Dataset records:

▼

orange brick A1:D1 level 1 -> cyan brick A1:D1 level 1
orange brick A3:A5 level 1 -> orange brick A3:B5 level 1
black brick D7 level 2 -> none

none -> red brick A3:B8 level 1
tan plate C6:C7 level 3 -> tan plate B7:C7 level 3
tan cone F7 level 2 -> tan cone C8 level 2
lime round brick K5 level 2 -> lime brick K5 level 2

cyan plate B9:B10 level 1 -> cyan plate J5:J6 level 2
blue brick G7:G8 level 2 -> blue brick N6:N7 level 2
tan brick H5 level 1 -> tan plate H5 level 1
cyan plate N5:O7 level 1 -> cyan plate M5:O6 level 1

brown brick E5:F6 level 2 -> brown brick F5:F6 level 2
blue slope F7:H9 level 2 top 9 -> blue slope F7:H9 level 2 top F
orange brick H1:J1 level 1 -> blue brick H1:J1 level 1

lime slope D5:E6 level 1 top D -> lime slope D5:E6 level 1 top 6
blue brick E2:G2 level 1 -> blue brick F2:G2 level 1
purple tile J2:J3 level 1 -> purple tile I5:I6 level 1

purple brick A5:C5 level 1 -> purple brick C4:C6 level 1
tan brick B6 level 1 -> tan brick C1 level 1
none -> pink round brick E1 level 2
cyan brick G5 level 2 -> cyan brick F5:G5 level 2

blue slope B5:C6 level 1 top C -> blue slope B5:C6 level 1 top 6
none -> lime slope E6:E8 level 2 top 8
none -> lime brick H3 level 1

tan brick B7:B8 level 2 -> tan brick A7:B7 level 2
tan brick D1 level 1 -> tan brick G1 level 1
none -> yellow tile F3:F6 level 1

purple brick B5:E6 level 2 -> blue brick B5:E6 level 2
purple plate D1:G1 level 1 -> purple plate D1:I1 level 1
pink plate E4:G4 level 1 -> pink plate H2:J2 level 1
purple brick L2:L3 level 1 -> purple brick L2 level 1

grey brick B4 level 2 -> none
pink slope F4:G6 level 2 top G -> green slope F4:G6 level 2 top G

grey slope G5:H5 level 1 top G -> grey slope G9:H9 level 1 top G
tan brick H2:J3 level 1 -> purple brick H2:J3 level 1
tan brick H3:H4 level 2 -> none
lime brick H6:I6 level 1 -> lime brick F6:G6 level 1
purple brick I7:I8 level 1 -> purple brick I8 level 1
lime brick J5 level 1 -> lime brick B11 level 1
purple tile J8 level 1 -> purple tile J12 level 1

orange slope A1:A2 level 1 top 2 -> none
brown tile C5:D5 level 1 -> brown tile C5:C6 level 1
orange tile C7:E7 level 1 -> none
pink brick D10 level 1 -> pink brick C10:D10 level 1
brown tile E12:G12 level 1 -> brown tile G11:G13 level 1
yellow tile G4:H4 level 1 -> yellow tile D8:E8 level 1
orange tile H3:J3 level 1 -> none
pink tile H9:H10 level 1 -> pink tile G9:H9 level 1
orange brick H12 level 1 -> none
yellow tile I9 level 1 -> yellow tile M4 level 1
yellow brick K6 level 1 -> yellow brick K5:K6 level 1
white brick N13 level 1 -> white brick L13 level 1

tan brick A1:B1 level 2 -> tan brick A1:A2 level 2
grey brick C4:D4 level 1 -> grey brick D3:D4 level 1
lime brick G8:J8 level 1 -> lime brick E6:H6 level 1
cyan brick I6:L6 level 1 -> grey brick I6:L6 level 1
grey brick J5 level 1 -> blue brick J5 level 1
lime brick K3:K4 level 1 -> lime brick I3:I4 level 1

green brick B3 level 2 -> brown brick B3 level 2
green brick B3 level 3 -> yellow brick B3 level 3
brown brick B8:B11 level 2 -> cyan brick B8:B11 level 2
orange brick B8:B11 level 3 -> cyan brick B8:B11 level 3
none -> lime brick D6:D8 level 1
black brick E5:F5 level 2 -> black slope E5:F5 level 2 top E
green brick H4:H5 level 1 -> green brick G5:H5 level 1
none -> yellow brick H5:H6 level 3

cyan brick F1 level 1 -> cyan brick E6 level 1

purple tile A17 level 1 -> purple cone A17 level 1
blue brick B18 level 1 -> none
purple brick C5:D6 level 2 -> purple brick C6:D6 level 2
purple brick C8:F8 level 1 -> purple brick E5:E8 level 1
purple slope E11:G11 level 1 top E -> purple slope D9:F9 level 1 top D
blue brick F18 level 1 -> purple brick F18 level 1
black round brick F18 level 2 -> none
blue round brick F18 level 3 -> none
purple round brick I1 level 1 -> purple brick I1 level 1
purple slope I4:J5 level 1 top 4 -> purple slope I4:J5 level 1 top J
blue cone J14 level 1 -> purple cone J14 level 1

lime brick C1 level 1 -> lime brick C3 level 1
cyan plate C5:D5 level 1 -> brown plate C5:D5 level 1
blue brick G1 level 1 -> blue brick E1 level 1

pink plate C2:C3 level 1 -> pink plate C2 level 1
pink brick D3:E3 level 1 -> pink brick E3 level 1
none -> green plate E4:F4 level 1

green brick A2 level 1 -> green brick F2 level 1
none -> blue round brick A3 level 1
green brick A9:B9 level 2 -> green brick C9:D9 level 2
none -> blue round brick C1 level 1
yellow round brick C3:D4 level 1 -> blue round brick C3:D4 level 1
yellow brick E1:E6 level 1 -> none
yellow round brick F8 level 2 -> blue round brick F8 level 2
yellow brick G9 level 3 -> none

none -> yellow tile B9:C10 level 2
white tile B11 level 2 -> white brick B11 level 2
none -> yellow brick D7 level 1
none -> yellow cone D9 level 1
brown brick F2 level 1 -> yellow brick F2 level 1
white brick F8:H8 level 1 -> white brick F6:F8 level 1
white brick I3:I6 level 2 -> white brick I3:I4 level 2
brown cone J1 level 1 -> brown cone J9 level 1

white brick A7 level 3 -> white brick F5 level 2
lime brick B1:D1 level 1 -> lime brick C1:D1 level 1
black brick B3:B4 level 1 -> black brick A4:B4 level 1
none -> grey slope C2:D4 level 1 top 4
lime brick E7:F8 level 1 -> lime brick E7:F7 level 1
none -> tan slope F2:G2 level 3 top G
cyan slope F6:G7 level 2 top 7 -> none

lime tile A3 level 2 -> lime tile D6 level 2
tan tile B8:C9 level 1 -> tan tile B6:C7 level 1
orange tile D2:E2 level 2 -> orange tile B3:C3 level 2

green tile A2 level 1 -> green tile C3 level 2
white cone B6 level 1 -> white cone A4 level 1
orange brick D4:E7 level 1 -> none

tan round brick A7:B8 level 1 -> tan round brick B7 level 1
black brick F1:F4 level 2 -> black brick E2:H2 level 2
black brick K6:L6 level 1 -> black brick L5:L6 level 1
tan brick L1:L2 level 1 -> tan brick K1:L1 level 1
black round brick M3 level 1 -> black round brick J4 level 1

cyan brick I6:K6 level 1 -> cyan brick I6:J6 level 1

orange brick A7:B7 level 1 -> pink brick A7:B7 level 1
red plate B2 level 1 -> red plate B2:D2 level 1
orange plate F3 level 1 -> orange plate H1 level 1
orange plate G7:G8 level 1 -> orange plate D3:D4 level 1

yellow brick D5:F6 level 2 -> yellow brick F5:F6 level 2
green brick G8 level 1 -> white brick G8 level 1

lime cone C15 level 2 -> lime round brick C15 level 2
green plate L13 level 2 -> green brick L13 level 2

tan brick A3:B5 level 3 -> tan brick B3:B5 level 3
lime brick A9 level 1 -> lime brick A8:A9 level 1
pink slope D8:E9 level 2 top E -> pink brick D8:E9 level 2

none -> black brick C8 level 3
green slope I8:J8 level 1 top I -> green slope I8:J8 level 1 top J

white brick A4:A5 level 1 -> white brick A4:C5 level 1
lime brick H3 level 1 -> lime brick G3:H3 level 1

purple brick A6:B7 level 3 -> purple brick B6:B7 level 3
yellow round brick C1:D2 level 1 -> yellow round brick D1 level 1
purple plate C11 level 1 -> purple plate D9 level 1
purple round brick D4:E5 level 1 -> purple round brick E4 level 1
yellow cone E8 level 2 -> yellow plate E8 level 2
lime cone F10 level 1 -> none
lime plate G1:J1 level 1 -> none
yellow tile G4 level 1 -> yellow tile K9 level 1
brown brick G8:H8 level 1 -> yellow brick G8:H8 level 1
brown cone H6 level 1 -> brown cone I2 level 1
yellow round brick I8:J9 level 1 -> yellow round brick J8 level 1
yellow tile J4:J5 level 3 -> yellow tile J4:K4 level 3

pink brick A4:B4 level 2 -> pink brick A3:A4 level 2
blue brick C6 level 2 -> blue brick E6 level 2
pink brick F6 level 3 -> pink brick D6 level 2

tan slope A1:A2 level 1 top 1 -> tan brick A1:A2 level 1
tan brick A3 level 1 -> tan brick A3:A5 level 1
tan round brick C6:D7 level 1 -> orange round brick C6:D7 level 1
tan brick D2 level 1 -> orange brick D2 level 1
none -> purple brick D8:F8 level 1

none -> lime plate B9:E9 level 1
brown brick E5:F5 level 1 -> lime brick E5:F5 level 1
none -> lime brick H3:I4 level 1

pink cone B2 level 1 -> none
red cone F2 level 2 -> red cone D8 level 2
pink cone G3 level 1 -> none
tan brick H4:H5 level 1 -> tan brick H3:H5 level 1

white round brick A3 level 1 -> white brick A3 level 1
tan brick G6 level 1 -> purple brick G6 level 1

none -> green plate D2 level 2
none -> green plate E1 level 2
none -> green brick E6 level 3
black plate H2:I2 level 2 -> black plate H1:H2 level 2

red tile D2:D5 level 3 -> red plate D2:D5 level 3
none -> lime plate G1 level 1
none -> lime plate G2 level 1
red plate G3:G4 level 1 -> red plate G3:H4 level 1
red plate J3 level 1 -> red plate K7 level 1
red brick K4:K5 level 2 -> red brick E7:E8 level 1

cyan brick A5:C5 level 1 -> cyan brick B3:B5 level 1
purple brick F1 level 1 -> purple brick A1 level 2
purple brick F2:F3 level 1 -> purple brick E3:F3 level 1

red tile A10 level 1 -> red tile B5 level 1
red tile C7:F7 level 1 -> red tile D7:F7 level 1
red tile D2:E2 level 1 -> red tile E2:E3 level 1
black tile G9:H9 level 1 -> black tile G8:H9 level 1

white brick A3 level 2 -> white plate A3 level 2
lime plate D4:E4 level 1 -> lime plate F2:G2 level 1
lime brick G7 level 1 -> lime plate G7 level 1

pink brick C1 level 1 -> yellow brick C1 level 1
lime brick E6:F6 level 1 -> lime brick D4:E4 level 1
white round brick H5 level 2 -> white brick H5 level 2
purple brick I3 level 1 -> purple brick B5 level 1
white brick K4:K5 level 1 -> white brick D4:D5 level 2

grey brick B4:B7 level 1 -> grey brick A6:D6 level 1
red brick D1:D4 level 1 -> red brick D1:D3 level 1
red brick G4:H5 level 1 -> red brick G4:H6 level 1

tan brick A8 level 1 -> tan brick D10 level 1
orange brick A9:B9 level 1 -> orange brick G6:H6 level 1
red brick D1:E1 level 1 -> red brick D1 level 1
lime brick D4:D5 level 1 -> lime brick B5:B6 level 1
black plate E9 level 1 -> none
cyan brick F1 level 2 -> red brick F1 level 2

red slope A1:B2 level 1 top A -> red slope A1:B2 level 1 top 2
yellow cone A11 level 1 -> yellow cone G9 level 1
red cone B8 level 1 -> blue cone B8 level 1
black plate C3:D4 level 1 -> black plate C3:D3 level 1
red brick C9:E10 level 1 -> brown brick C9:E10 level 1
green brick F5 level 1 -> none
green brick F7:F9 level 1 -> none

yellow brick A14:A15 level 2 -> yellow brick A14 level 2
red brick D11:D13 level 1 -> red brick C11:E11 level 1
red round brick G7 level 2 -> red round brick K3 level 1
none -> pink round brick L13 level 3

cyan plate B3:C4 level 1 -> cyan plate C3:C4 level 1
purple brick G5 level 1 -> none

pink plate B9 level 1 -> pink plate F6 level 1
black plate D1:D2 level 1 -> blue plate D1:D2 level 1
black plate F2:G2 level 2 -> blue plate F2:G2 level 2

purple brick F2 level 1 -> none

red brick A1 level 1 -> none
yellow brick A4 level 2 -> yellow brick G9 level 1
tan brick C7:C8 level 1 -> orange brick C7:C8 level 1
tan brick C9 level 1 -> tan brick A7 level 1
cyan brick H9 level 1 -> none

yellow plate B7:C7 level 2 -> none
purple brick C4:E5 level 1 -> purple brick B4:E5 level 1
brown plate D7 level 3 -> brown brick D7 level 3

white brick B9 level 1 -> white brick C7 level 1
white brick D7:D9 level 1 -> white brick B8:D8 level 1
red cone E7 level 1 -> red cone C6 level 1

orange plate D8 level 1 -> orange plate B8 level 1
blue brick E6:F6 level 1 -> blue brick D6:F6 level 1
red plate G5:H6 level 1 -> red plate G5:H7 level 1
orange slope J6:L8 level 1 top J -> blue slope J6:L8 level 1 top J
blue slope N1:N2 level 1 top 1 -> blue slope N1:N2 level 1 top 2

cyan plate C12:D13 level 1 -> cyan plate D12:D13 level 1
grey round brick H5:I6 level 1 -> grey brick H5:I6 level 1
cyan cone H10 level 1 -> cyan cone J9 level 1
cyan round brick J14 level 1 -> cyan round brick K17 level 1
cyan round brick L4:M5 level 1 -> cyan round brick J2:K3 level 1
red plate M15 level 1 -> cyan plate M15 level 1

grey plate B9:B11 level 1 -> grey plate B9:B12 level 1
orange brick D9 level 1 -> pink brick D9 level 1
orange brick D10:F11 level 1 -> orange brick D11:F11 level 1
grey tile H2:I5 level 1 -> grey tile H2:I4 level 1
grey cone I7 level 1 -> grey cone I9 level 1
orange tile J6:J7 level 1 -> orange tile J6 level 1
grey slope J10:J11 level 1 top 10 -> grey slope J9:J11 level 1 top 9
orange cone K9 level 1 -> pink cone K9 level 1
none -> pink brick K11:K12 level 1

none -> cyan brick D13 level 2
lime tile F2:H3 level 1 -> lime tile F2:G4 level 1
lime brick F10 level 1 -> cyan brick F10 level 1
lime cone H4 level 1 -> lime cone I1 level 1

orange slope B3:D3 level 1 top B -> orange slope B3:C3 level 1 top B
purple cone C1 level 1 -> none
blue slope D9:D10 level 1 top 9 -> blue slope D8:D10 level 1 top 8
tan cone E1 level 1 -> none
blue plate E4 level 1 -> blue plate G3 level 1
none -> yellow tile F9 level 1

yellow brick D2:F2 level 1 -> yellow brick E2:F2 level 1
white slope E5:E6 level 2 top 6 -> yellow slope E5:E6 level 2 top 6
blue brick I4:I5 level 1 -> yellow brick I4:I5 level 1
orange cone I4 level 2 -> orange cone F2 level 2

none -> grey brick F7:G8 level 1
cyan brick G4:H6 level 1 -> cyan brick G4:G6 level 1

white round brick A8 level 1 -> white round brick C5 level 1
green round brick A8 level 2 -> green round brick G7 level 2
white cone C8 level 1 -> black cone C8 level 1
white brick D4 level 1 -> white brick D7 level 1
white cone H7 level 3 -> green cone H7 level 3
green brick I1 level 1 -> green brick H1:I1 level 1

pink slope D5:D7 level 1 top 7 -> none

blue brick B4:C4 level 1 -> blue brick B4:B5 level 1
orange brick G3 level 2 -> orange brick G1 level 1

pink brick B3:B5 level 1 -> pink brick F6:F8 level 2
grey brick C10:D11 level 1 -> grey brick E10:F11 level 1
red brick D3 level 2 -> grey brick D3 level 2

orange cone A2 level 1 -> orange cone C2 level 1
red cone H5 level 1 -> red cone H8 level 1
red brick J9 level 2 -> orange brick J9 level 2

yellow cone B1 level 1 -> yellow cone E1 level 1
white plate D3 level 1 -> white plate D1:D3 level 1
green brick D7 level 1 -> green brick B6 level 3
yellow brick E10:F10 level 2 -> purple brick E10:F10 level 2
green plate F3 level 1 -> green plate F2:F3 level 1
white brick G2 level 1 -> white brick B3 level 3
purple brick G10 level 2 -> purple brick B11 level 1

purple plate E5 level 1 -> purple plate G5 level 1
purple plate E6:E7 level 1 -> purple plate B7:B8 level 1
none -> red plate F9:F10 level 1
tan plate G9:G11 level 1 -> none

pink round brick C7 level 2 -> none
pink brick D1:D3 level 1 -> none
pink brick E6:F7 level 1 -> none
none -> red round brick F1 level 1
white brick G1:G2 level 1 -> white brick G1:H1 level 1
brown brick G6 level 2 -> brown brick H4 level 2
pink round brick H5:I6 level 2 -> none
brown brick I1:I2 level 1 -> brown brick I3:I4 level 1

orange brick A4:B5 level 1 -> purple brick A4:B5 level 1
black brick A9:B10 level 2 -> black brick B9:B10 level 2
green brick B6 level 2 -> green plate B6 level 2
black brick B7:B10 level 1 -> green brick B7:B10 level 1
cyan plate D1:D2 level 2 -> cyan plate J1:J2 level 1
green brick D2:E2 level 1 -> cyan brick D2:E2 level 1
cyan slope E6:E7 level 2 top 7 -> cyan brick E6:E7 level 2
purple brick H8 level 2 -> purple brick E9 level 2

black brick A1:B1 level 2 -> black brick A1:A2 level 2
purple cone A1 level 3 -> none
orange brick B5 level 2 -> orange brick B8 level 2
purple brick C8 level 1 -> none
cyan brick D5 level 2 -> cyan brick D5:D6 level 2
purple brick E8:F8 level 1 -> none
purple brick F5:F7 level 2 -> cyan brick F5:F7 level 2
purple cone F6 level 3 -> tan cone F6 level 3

▲

== Work request ==
Looking back over the data above, restate word for word the lines that begin at the line with "red brick D1:D4" and end at the line with "black plate D1:D2", inclusive.

== Finished exercise ==
red brick D1:D4 level 1 -> red brick D1:D3 level 1
red brick G4:H5 level 1 -> red brick G4:H6 level 1

tan brick A8 level 1 -> tan brick D10 level 1
orange brick A9:B9 level 1 -> orange brick G6:H6 level 1
red brick D1:E1 level 1 -> red brick D1 level 1
lime brick D4:D5 level 1 -> lime brick B5:B6 level 1
black plate E9 level 1 -> none
cyan brick F1 level 2 -> red brick F1 level 2

red slope A1:B2 level 1 top A -> red slope A1:B2 level 1 top 2
yellow cone A11 level 1 -> yellow cone G9 level 1
red cone B8 level 1 -> blue cone B8 level 1
black plate C3:D4 level 1 -> black plate C3:D3 level 1
red brick C9:E10 level 1 -> brown brick C9:E10 level 1
green brick F5 level 1 -> none
green brick F7:F9 level 1 -> none

yellow brick A14:A15 level 2 -> yellow brick A14 level 2
red brick D11:D13 level 1 -> red brick C11:E11 level 1
red round brick G7 level 2 -> red round brick K3 level 1
none -> pink round brick L13 level 3

cyan plate B3:C4 level 1 -> cyan plate C3:C4 level 1
purple brick G5 level 1 -> none

pink plate B9 level 1 -> pink plate F6 level 1
black plate D1:D2 level 1 -> blue plate D1:D2 level 1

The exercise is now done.